=== Exercise inputs ===
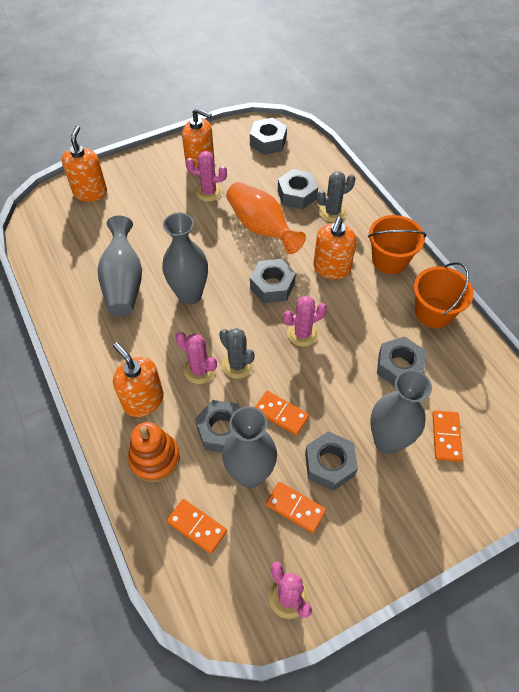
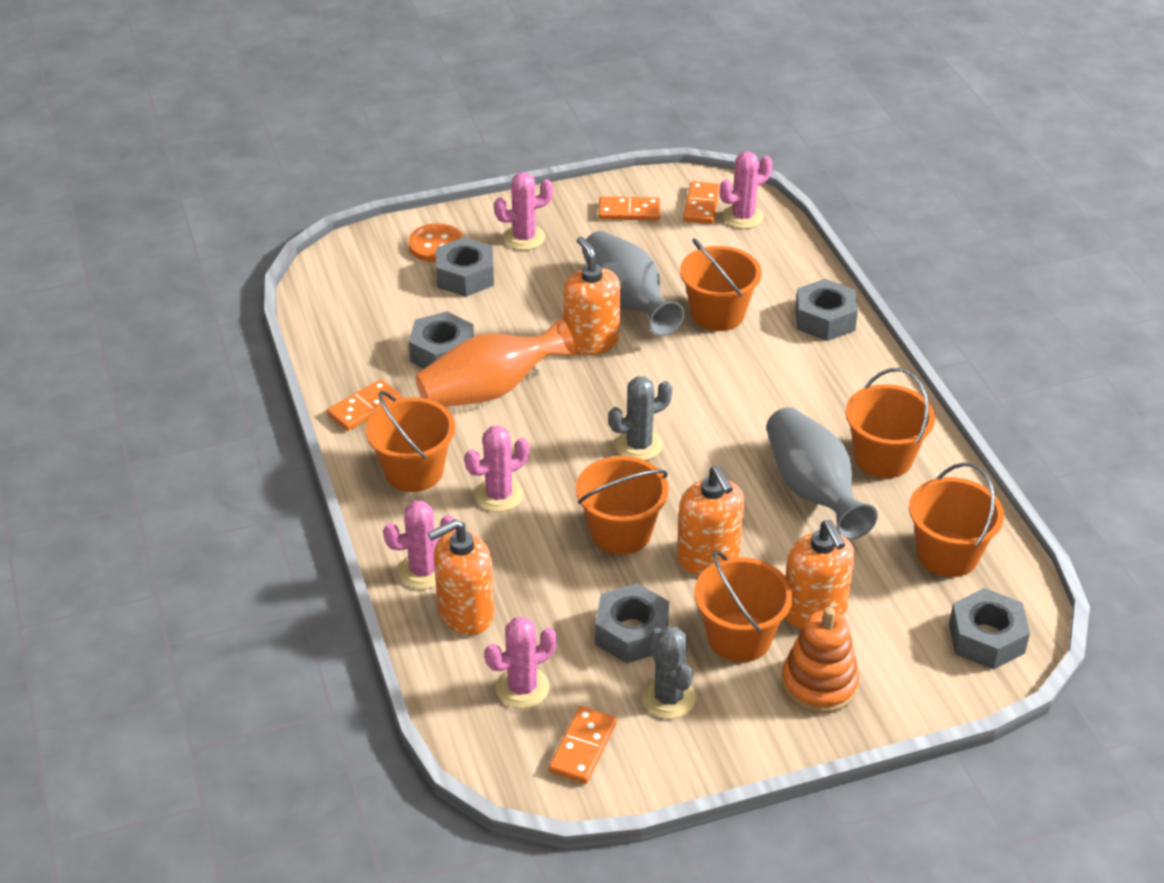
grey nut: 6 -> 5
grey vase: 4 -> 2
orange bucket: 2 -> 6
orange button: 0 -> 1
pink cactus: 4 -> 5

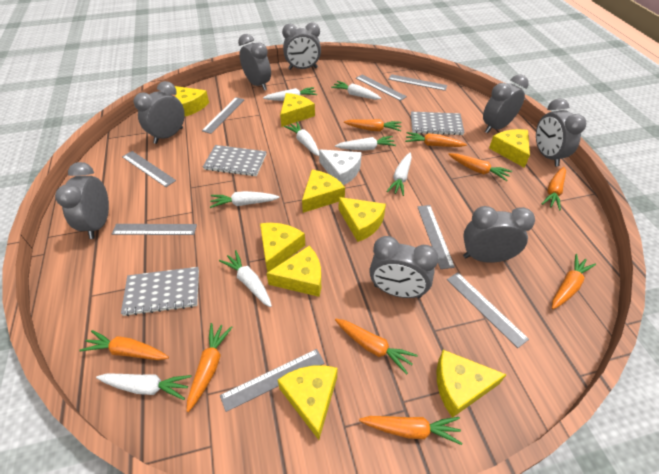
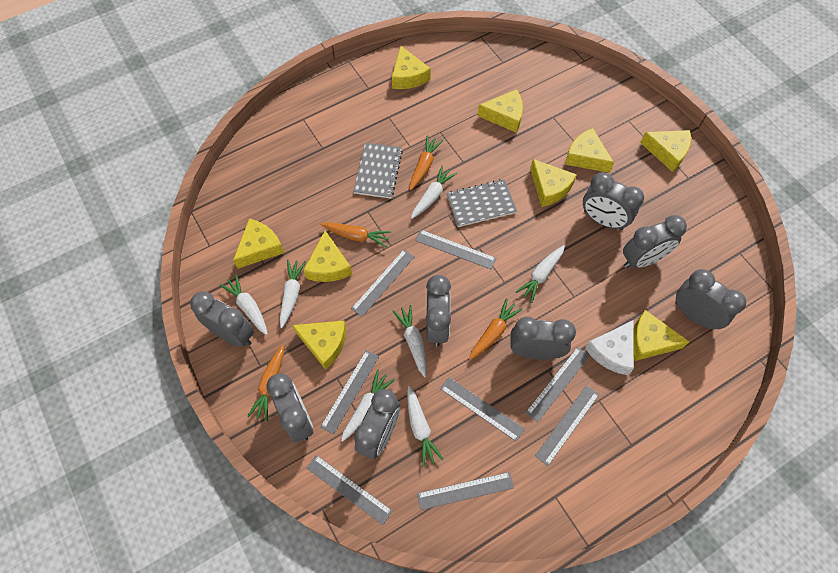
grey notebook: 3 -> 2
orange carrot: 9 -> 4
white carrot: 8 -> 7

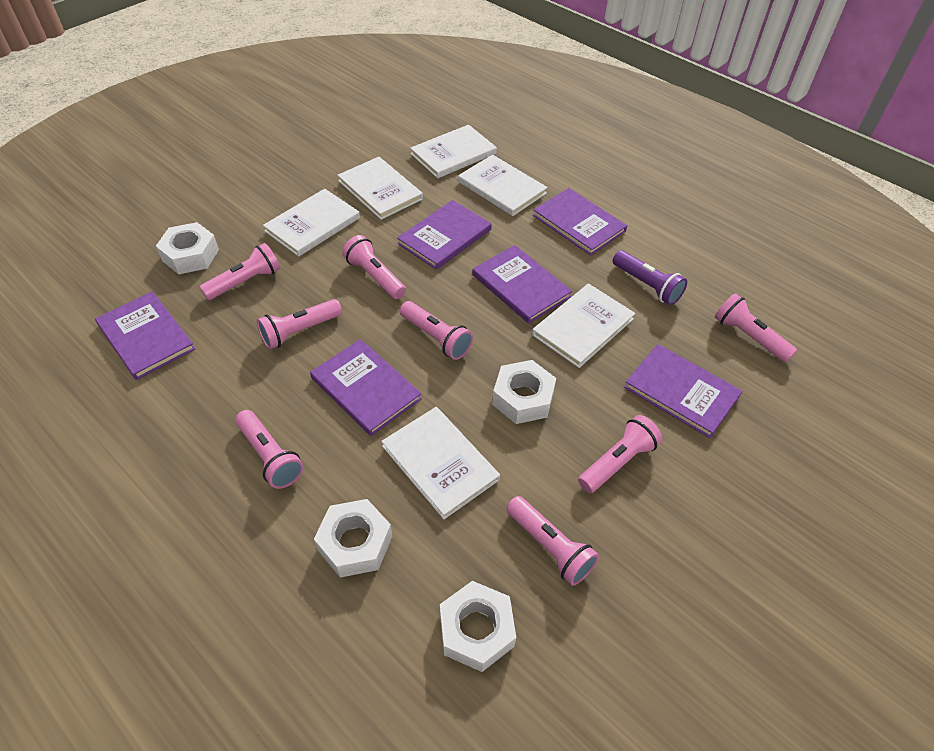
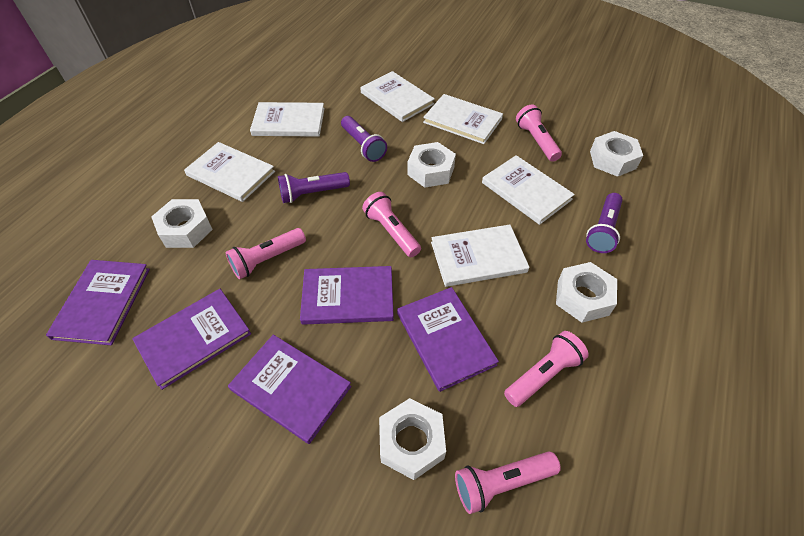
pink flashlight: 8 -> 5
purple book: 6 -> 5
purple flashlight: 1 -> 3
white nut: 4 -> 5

=== Problem requirements ===
Print exactly the line containing "grey vase: 4 -> 2" and every line after it through the final line above, and leave all pictures out.

=== Expected output ===
grey vase: 4 -> 2
orange bucket: 2 -> 6
orange button: 0 -> 1
pink cactus: 4 -> 5

grey notebook: 3 -> 2
orange carrot: 9 -> 4
white carrot: 8 -> 7

pink flashlight: 8 -> 5
purple book: 6 -> 5
purple flashlight: 1 -> 3
white nut: 4 -> 5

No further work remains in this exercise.